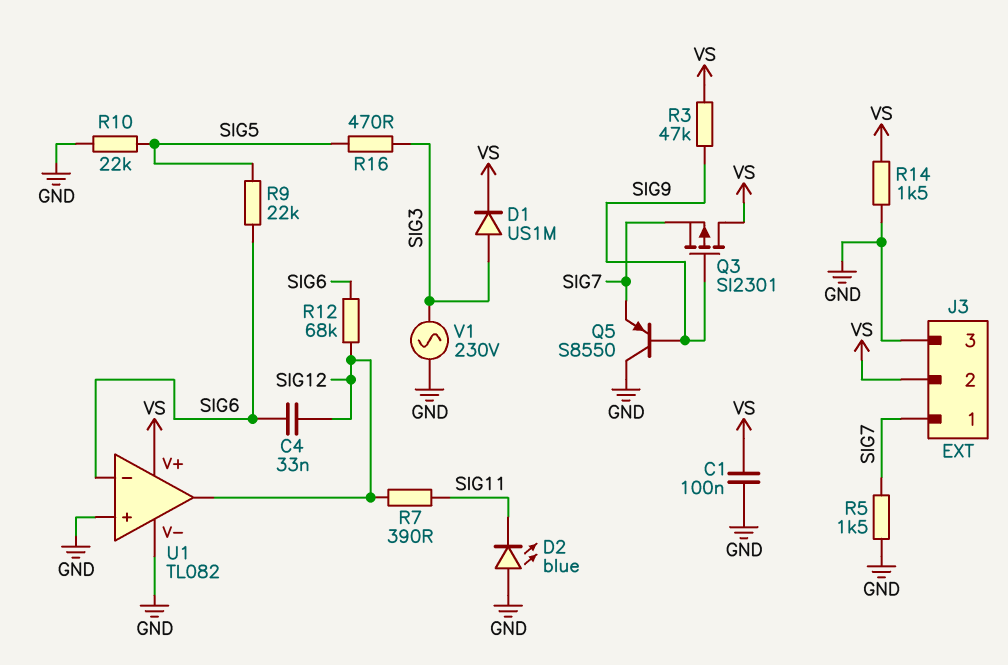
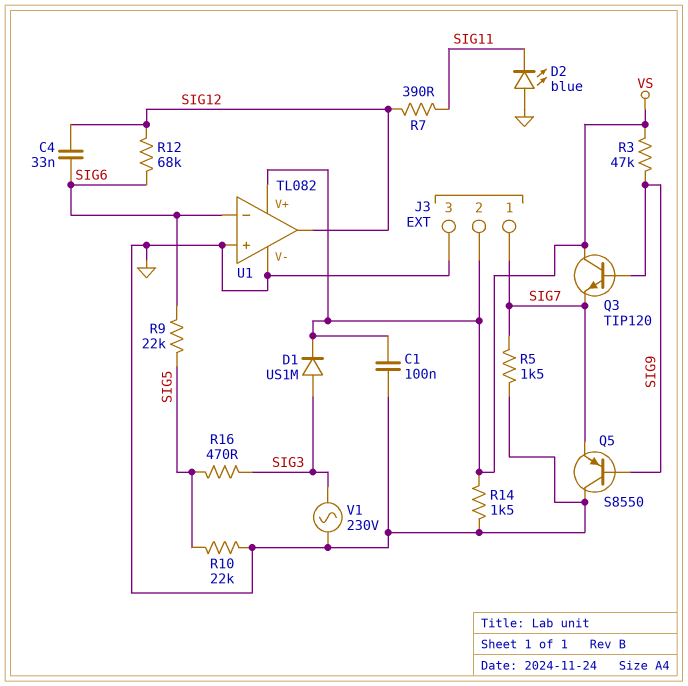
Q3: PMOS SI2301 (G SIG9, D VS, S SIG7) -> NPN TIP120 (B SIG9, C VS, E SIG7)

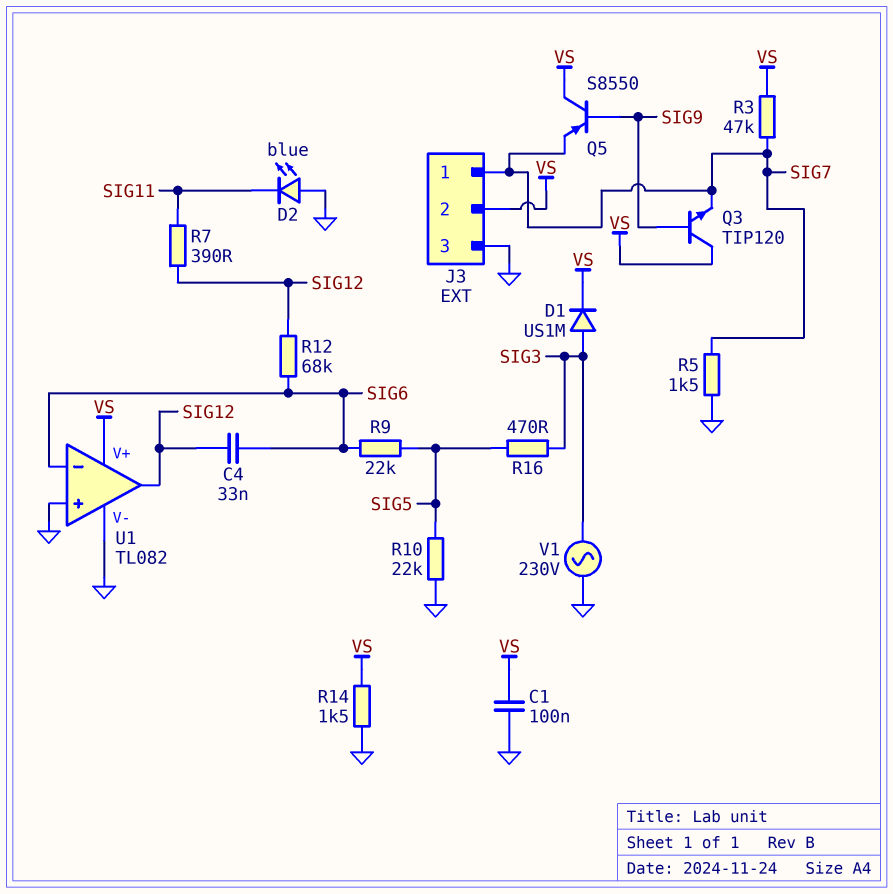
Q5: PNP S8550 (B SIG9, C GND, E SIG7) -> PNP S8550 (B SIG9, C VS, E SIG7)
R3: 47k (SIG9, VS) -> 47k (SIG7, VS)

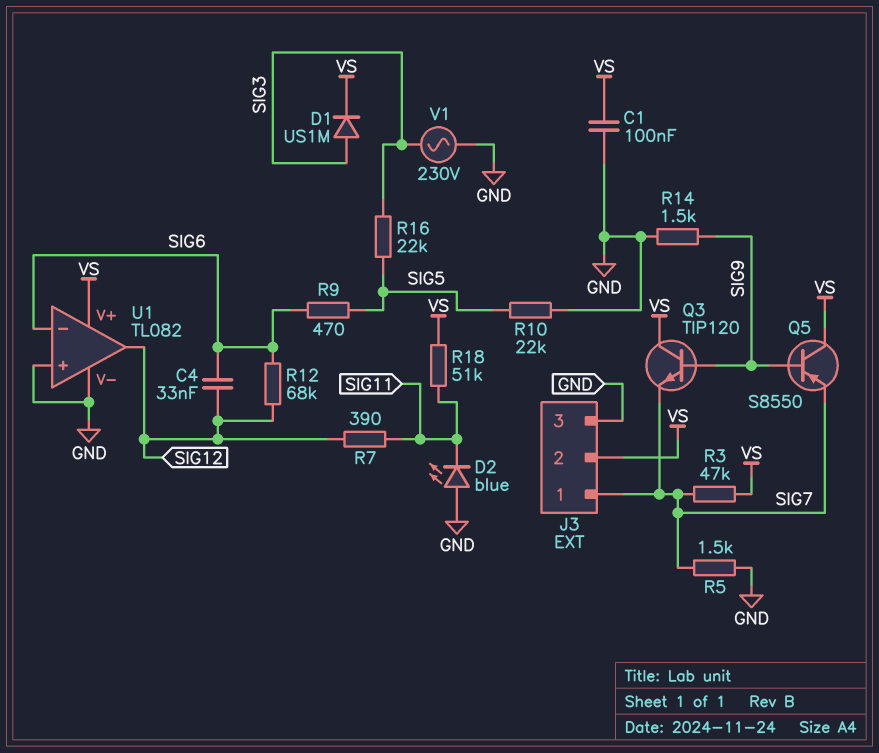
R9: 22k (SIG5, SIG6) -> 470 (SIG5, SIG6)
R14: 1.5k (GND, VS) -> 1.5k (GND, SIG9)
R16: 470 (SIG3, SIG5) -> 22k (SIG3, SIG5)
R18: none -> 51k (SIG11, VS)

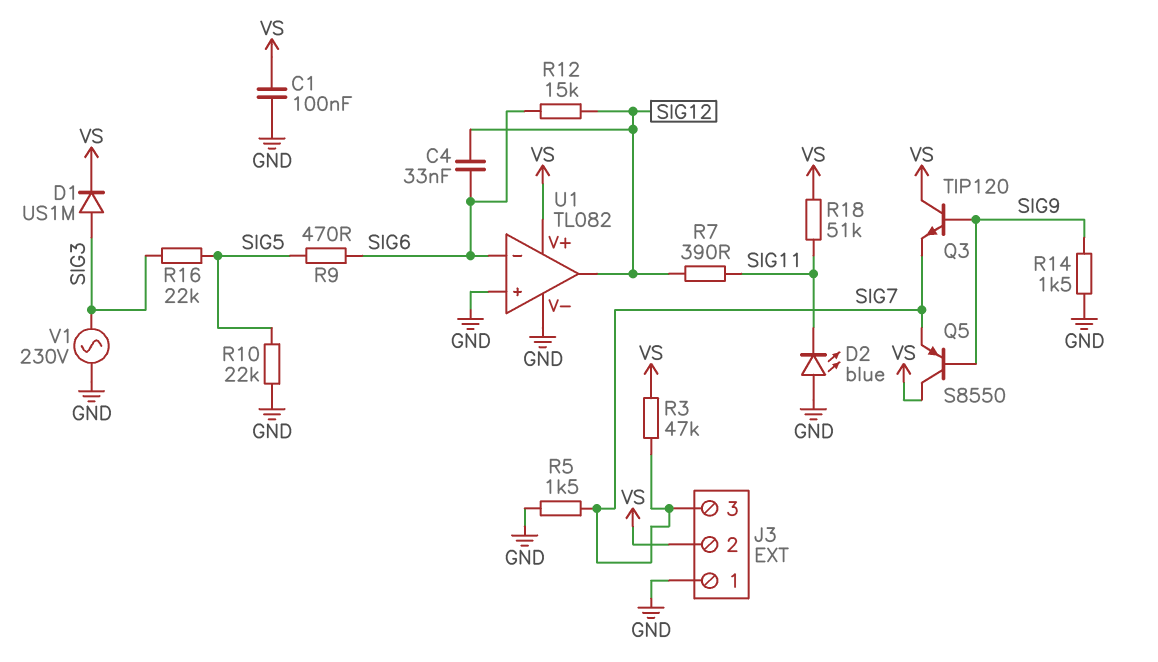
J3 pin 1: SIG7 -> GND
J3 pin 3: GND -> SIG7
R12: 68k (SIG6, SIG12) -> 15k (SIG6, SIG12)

» What to do: Repeat all of the entries word for word, but omit the pictures.

» Answer box:
Q3: PMOS SI2301 (G SIG9, D VS, S SIG7) -> NPN TIP120 (B SIG9, C VS, E SIG7)

Q5: PNP S8550 (B SIG9, C GND, E SIG7) -> PNP S8550 (B SIG9, C VS, E SIG7)
R3: 47k (SIG9, VS) -> 47k (SIG7, VS)

R9: 22k (SIG5, SIG6) -> 470 (SIG5, SIG6)
R14: 1.5k (GND, VS) -> 1.5k (GND, SIG9)
R16: 470 (SIG3, SIG5) -> 22k (SIG3, SIG5)
R18: none -> 51k (SIG11, VS)

J3 pin 1: SIG7 -> GND
J3 pin 3: GND -> SIG7
R12: 68k (SIG6, SIG12) -> 15k (SIG6, SIG12)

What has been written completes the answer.